What you need to do: Could you filter the listing for lines with the word "pink" and return them?

Records provided:
━━━

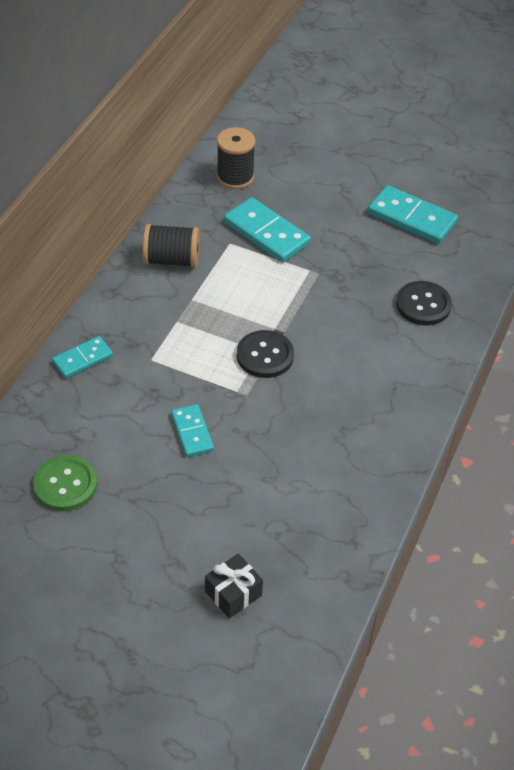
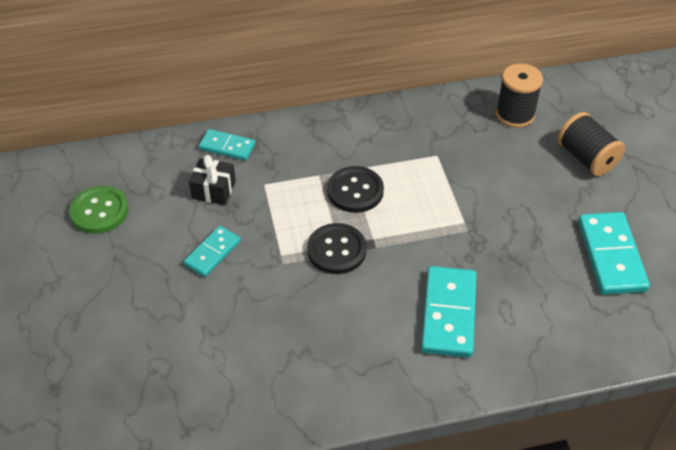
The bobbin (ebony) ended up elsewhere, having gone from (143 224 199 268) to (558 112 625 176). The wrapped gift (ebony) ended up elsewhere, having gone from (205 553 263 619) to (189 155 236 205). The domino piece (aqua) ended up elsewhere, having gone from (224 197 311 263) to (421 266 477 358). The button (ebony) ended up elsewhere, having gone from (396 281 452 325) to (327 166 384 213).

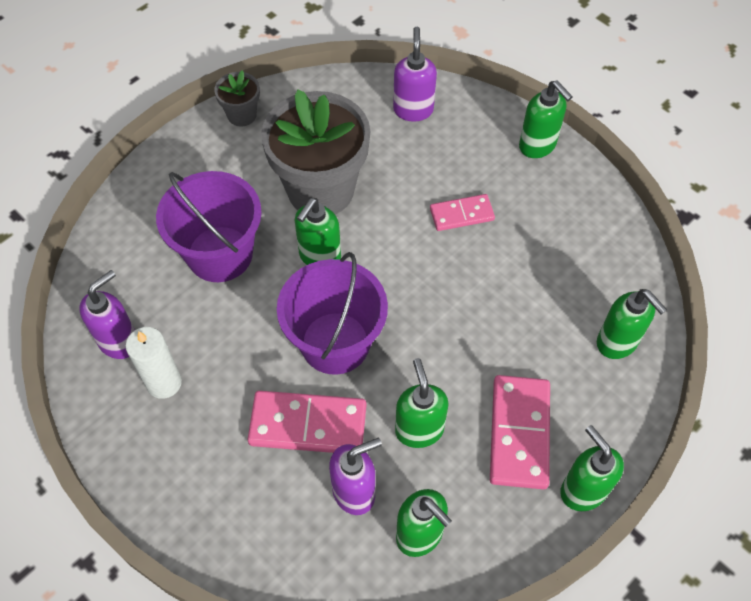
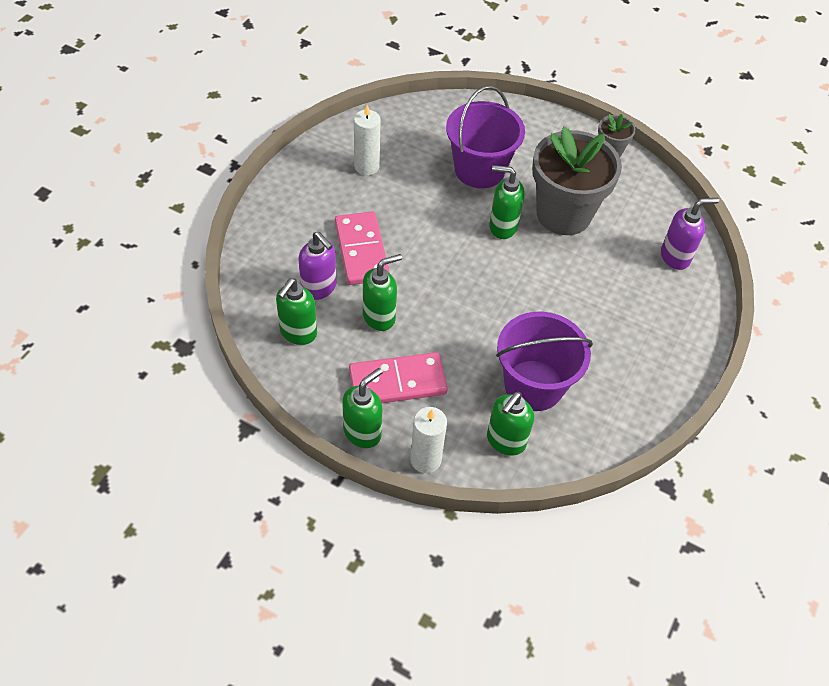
The second view lost the soap dispenser (purple) at (79 270 135 359). The sand bucket (purple) ended up elsewhere, having gone from (277 252 388 375) to (496 312 593 411). The second view lost the domino piece (pink) at (430 194 495 231). The second view lost the soap dispenser (green) at (519 80 573 158). The second view gained the wax candle (white) at (410 407 447 473).

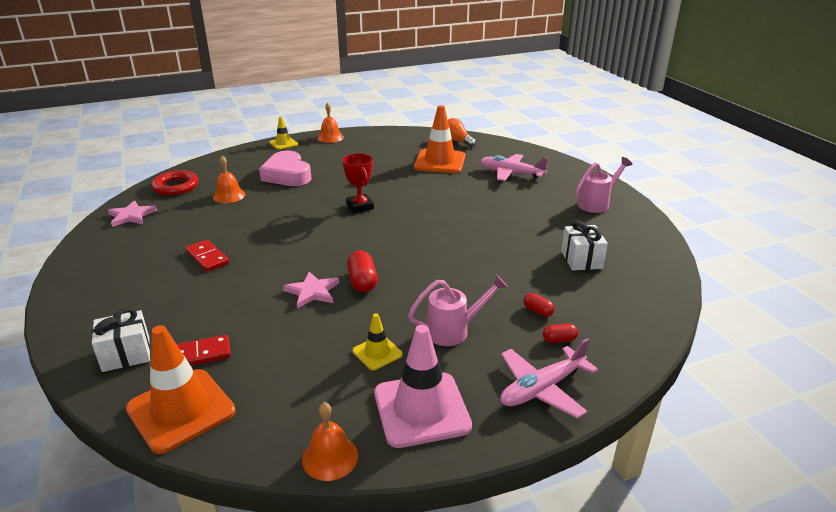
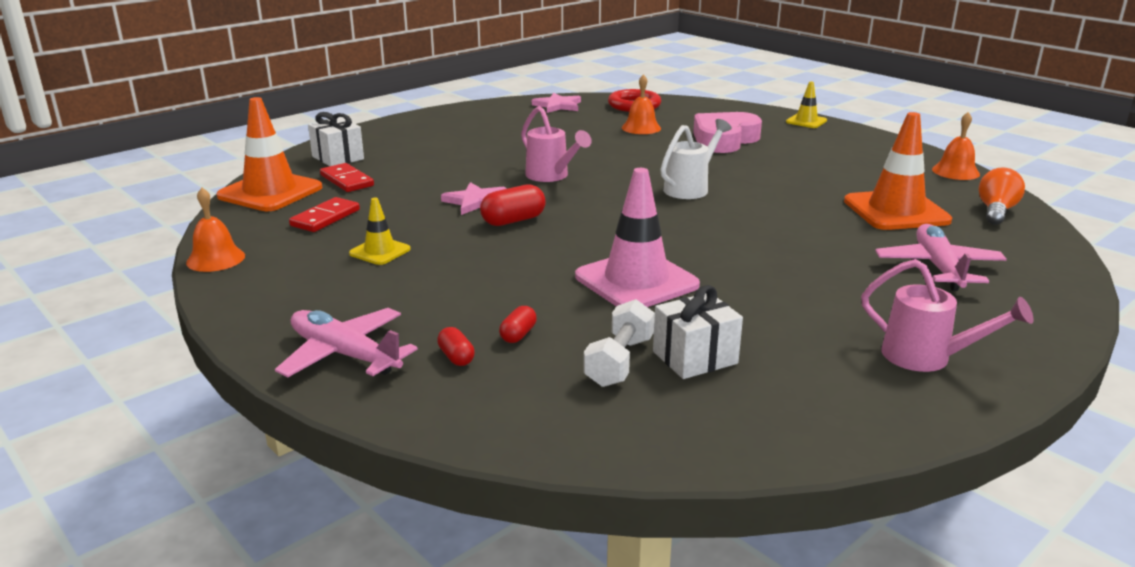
The domino piece (scarlet) ended up elsewhere, having gone from (185 240 229 272) to (289 197 360 232). The bell (bright orange) ended up elsewhere, having gone from (317 103 344 143) to (932 112 980 180). Where the trophy (scarlet) stood at (343 153 374 213), the watering pot (white) came to stand at (660 119 732 199). The traffic cone (pink) ended up elsewhere, having gone from (374 325 472 448) to (575 168 700 307). The watering pot (pink) ended up elsewhere, having gone from (408 274 508 346) to (521 106 592 182). The second view gained the dumbbell (white) at (584 299 655 387).

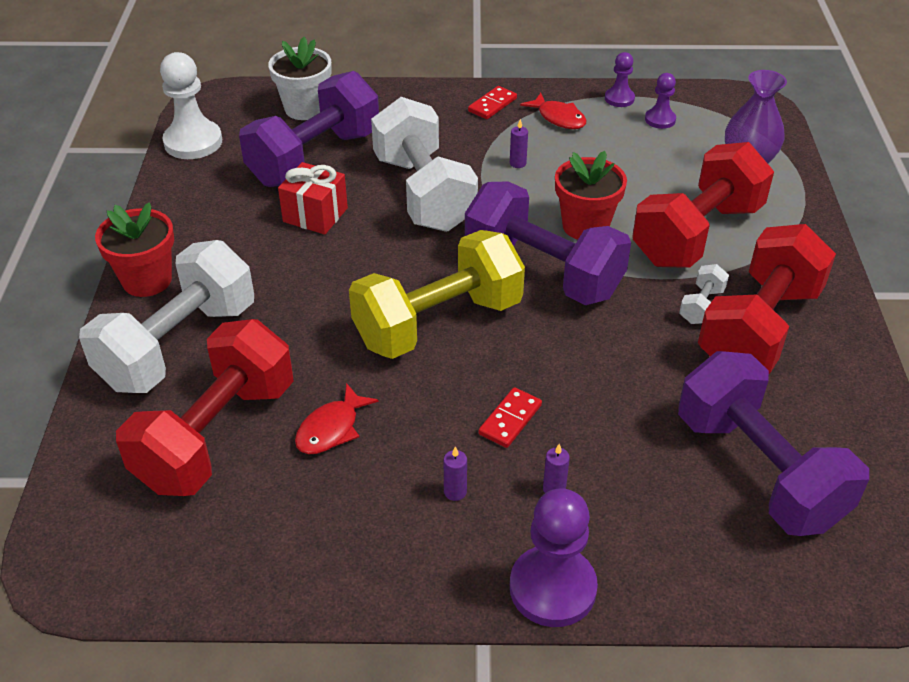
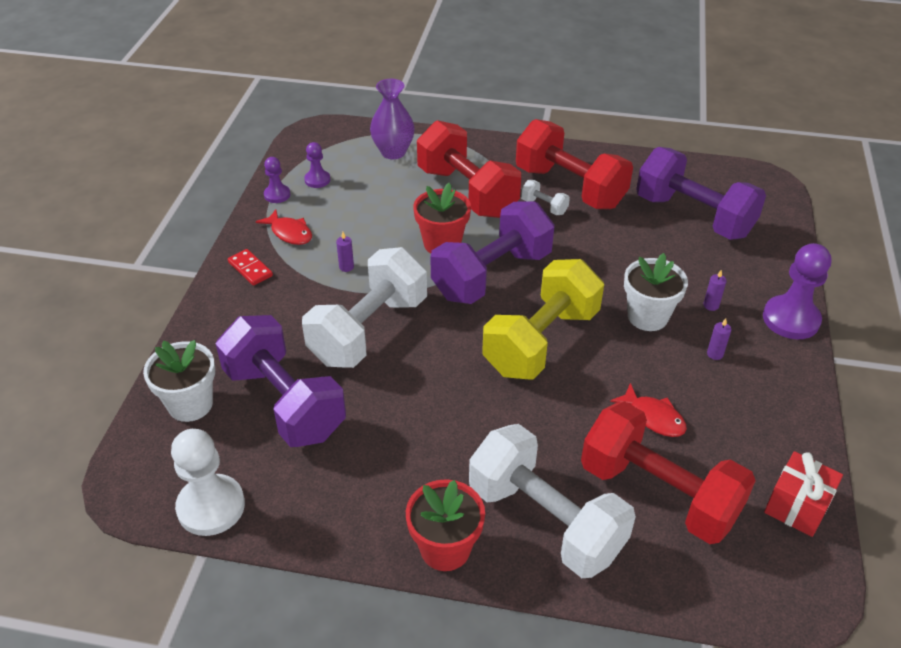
The wrapped gift (scarlet) ended up elsewhere, having gone from (278 162 348 235) to (764 451 843 537). The dumbbell (yellow) at (349 230 525 359) ended up facing another way, 60 degrees clockwise from before. The dumbbell (white) at (371 97 478 232) ended up facing another way, 45 degrees counterclockwise from before. Where the domino piece (scarlet) stood at (479 387 542 448), the plant pot (white) came to stand at (624 253 688 331). The toy fish (scarlet) at (520 93 586 129) ended up facing another way, 75 degrees clockwise from before. The dumbbell (purple) at (678 351 869 536) ended up facing another way, 60 degrees clockwise from before.

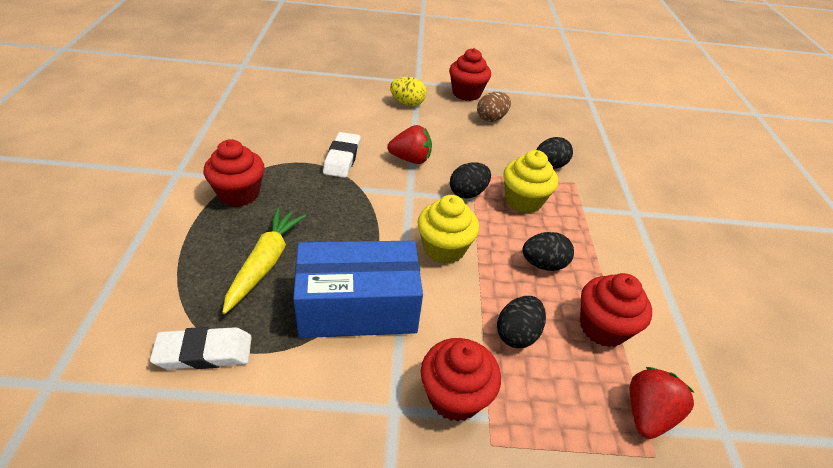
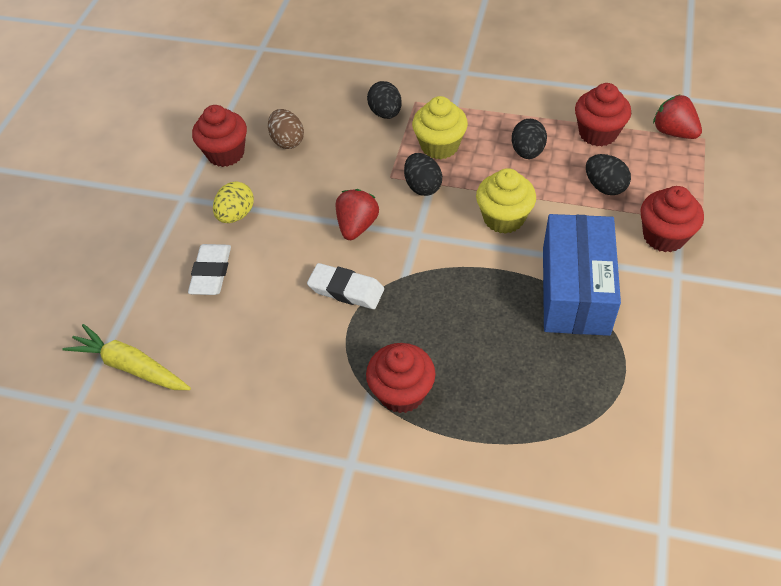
The eraser (white) ended up elsewhere, having gone from (150 327 252 370) to (188 244 231 295). The carrot (yellow) ended up elsewhere, having gone from (222 208 306 314) to (63 324 191 390).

━━━

Solution to this problem:
The second view lost the soap dispenser (purple) at (79 270 135 359). The sand bucket (purple) ended up elsewhere, having gone from (277 252 388 375) to (496 312 593 411). The second view lost the domino piece (pink) at (430 194 495 231). The second view lost the soap dispenser (green) at (519 80 573 158). The second view gained the wax candle (white) at (410 407 447 473).
The domino piece (scarlet) ended up elsewhere, having gone from (185 240 229 272) to (289 197 360 232). The bell (bright orange) ended up elsewhere, having gone from (317 103 344 143) to (932 112 980 180). Where the trophy (scarlet) stood at (343 153 374 213), the watering pot (white) came to stand at (660 119 732 199). The traffic cone (pink) ended up elsewhere, having gone from (374 325 472 448) to (575 168 700 307). The watering pot (pink) ended up elsewhere, having gone from (408 274 508 346) to (521 106 592 182). The second view gained the dumbbell (white) at (584 299 655 387).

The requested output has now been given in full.